(WORK TO BE COMPLETED):
Each record below is to be copied word for word, with pictures removed.

(PROVIDED MATERIAL):
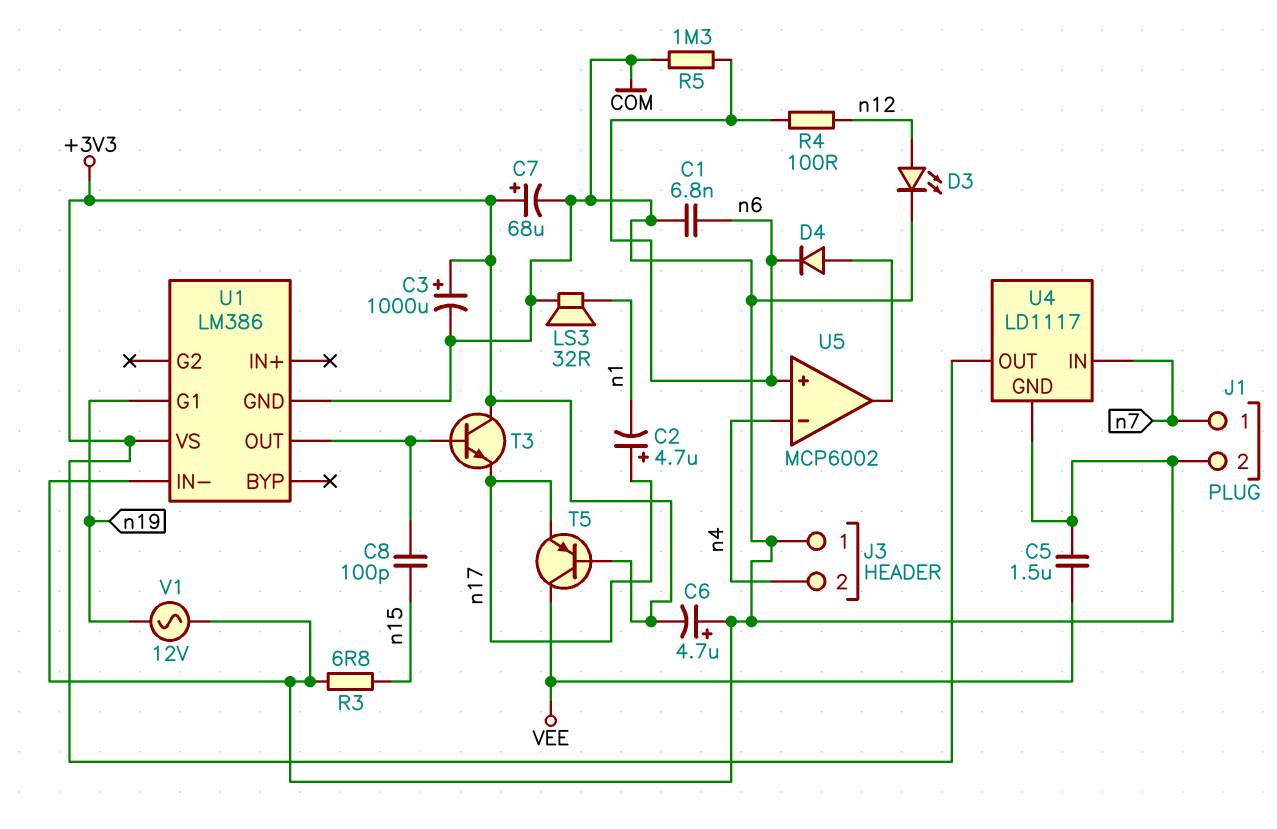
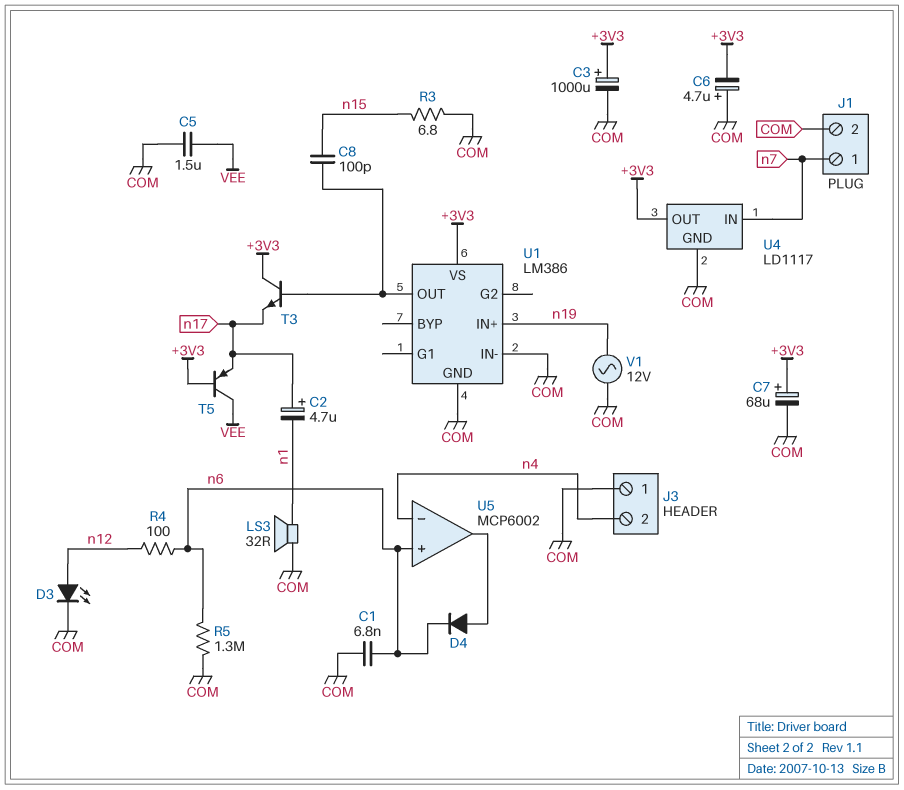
U1 pin G1: n19 -> none
U1 pin IN+: none -> n19

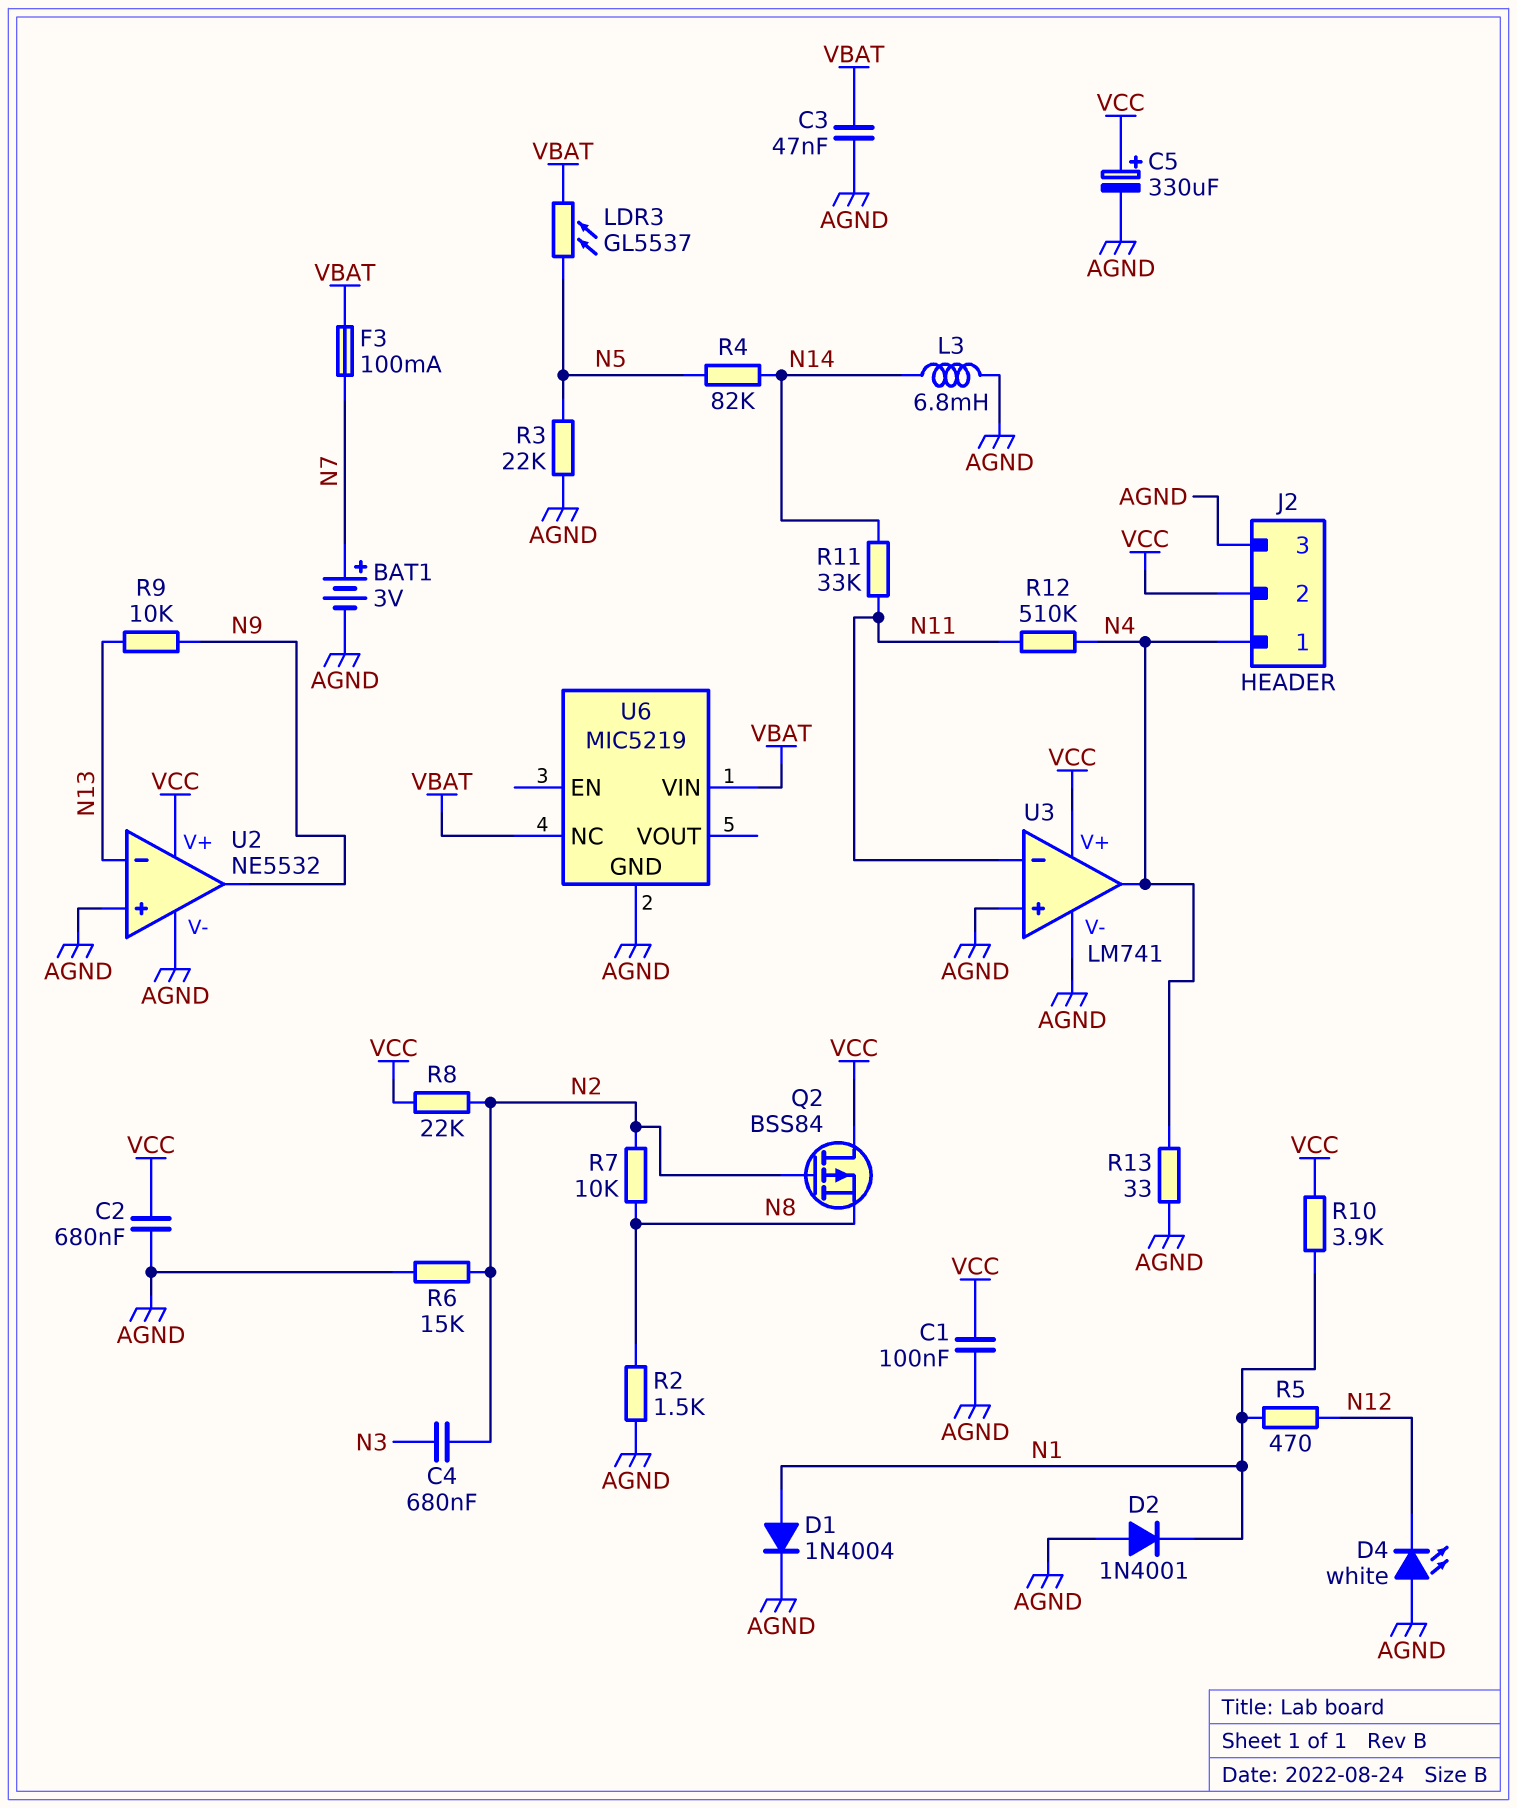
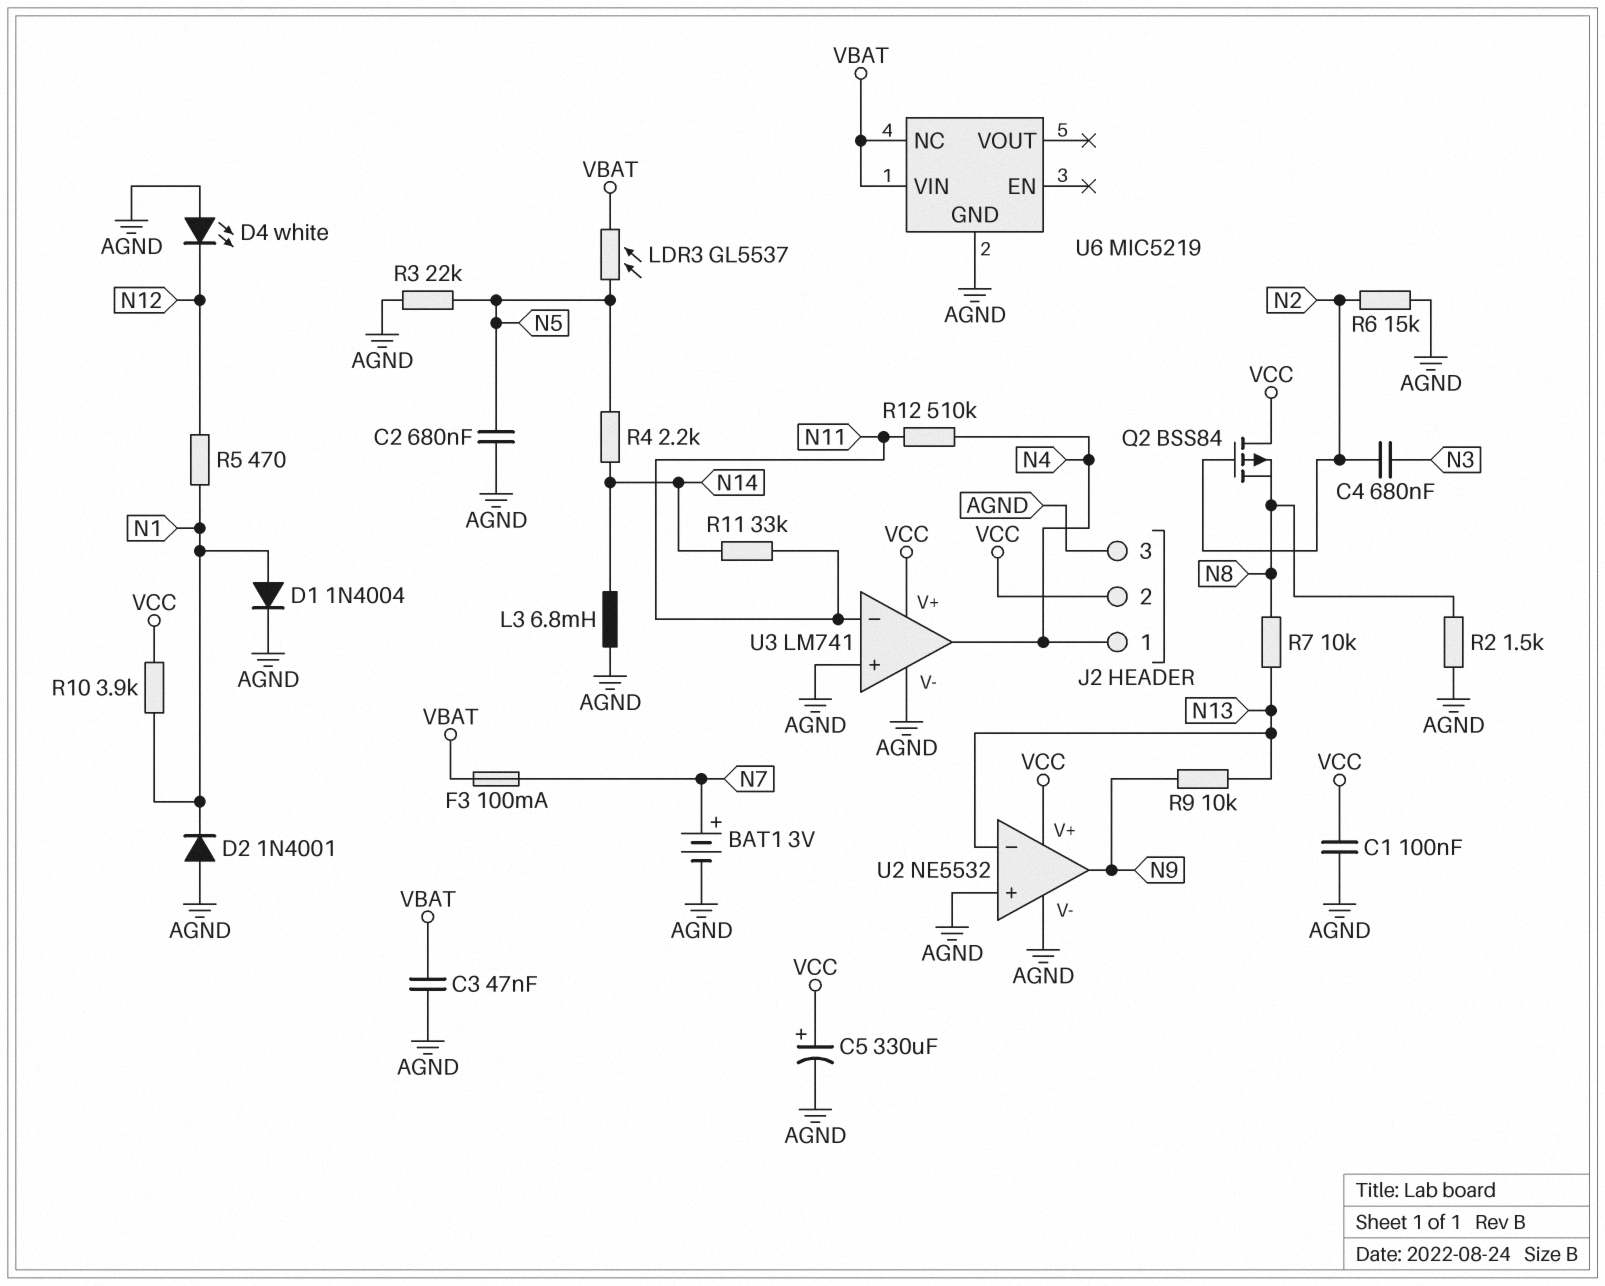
C2: 680nF (AGND, VCC) -> 680nF (AGND, N5)
R4: 82k (N5, N14) -> 2.2k (N5, N14)
R7: 10k (N2, N8) -> 10k (N8, N13)
R8: 22k (N2, VCC) -> none
R13: 33 (AGND, N4) -> none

(TASK ANSWER):
U1 pin G1: n19 -> none
U1 pin IN+: none -> n19

C2: 680nF (AGND, VCC) -> 680nF (AGND, N5)
R4: 82k (N5, N14) -> 2.2k (N5, N14)
R7: 10k (N2, N8) -> 10k (N8, N13)
R8: 22k (N2, VCC) -> none
R13: 33 (AGND, N4) -> none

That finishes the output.